[Saved entries]
=-=-=

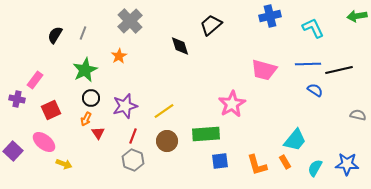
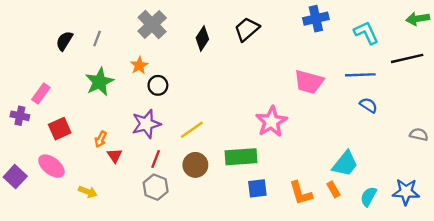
black diamond: (180, 46) -> (202, 39), moved, turned 50
black line: (339, 70) -> (407, 58), moved
black circle: (91, 98) -> (158, 85), moved
yellow arrow: (64, 164) -> (88, 192), moved

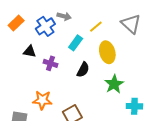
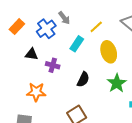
gray arrow: (64, 16) -> (64, 18), turned 40
black semicircle: (83, 70) -> (83, 79), moved
orange star: (42, 100) -> (36, 92), moved

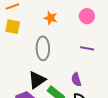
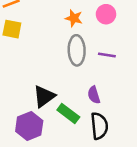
orange star: (51, 18) -> (74, 18), moved
gray ellipse: (43, 48) -> (77, 50), moved

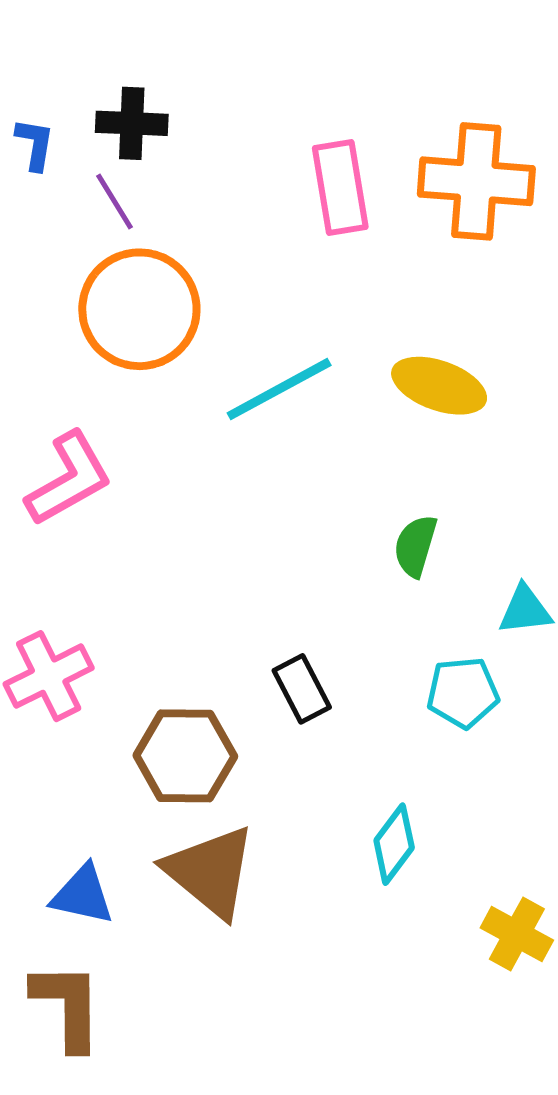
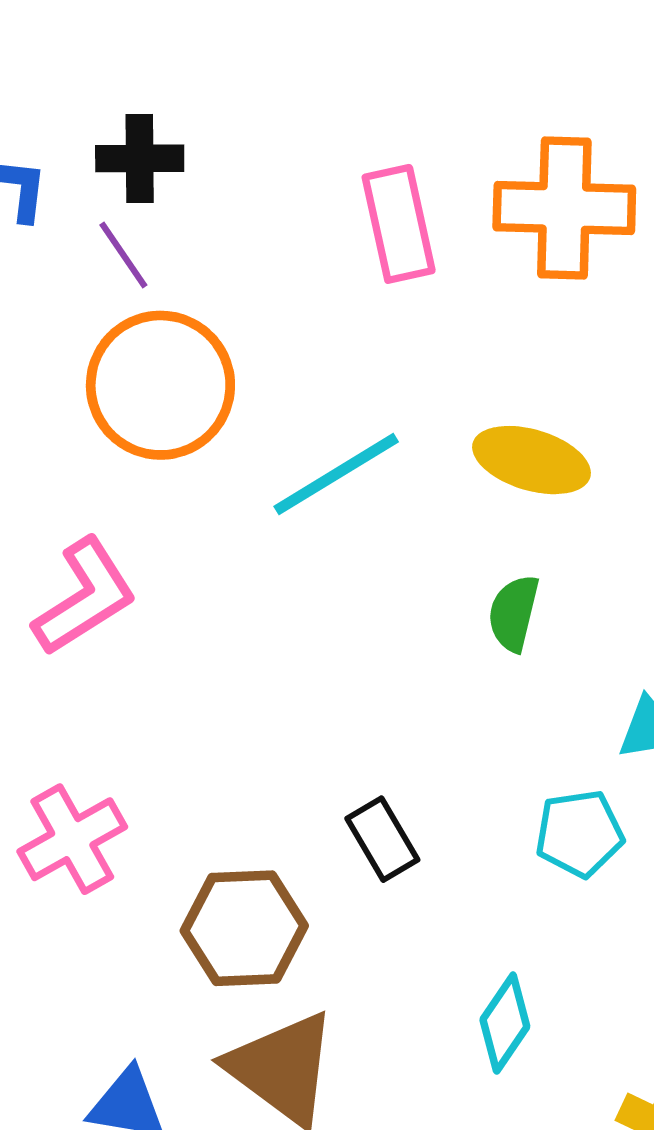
green semicircle: (415, 546) -> (514, 613), moved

=-=-=

*What is expected*
Only the lines from the start of the records to the line with "orange star: (51, 18) -> (74, 18), moved" belong in the copy. Print them exactly, minus pictures.

*Solution*
black diamond: (180, 46) -> (202, 39), moved, turned 50
black line: (339, 70) -> (407, 58), moved
black circle: (91, 98) -> (158, 85), moved
yellow arrow: (64, 164) -> (88, 192), moved

gray arrow: (64, 16) -> (64, 18), turned 40
black semicircle: (83, 70) -> (83, 79), moved
orange star: (42, 100) -> (36, 92), moved

orange star: (51, 18) -> (74, 18), moved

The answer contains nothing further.